▶ **Directions**: When you reach the line in the data below that contains "white brick A3", please start repeating lines exactly, and stop after the line that contains "white brick F2:G2", repeating nothing else.

▶ **Exercise data**:
- - - - - - -

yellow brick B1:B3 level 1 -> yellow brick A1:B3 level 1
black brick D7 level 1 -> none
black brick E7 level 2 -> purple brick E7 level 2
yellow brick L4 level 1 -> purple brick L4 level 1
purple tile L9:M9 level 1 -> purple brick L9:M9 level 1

- - - - - - -

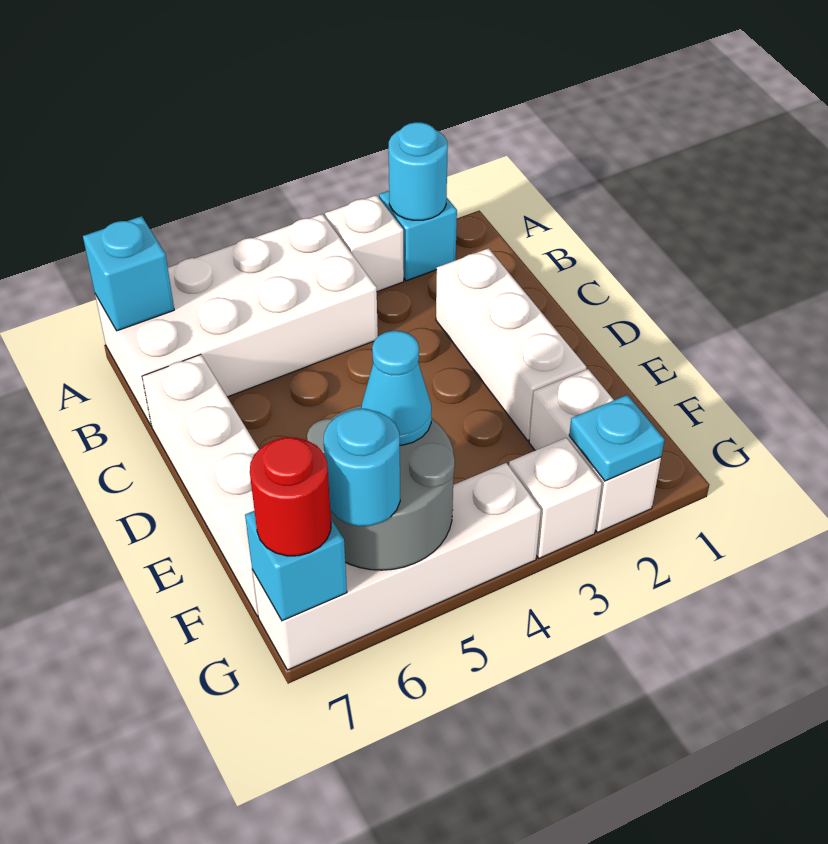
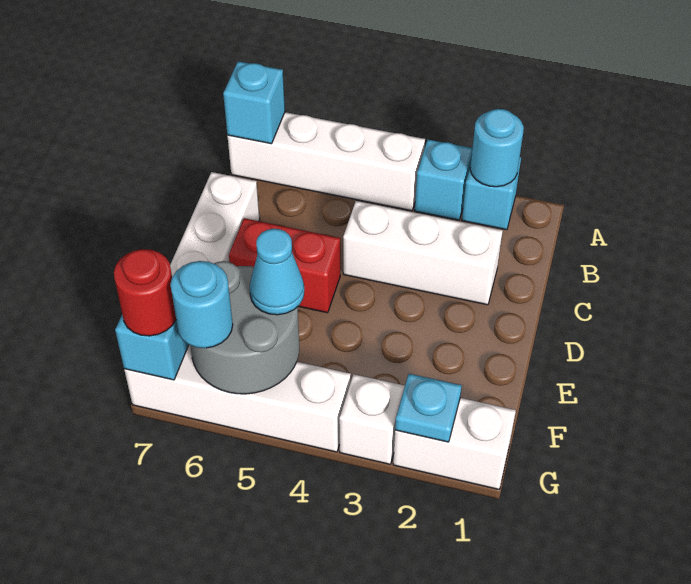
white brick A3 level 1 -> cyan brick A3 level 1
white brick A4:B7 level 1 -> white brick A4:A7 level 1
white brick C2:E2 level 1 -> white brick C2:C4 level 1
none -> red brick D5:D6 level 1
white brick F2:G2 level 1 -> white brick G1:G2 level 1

- - - - - - -

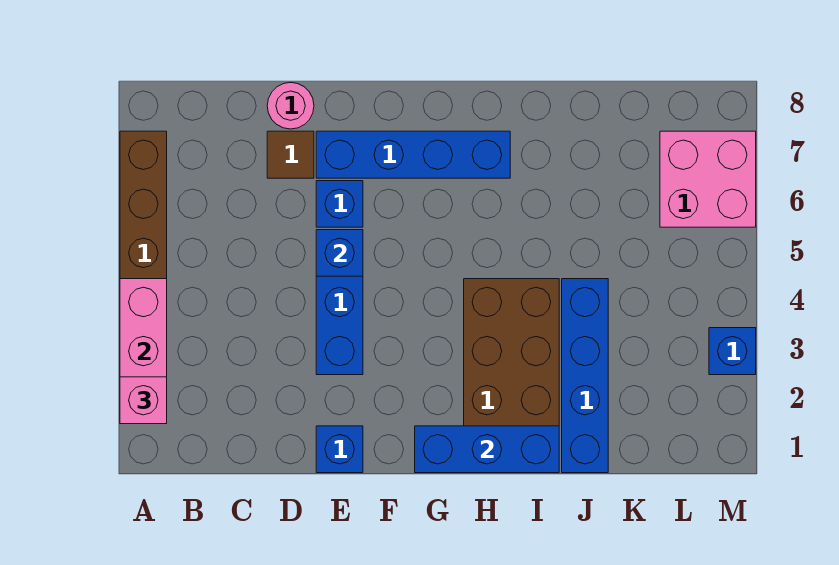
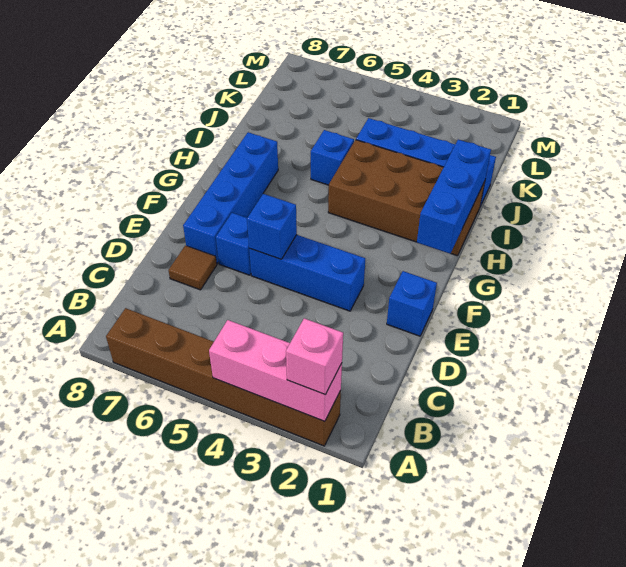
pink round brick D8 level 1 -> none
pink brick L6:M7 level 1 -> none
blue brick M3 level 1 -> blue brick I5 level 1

- - - - - - -

▶ **Output below**:
white brick A3 level 1 -> cyan brick A3 level 1
white brick A4:B7 level 1 -> white brick A4:A7 level 1
white brick C2:E2 level 1 -> white brick C2:C4 level 1
none -> red brick D5:D6 level 1
white brick F2:G2 level 1 -> white brick G1:G2 level 1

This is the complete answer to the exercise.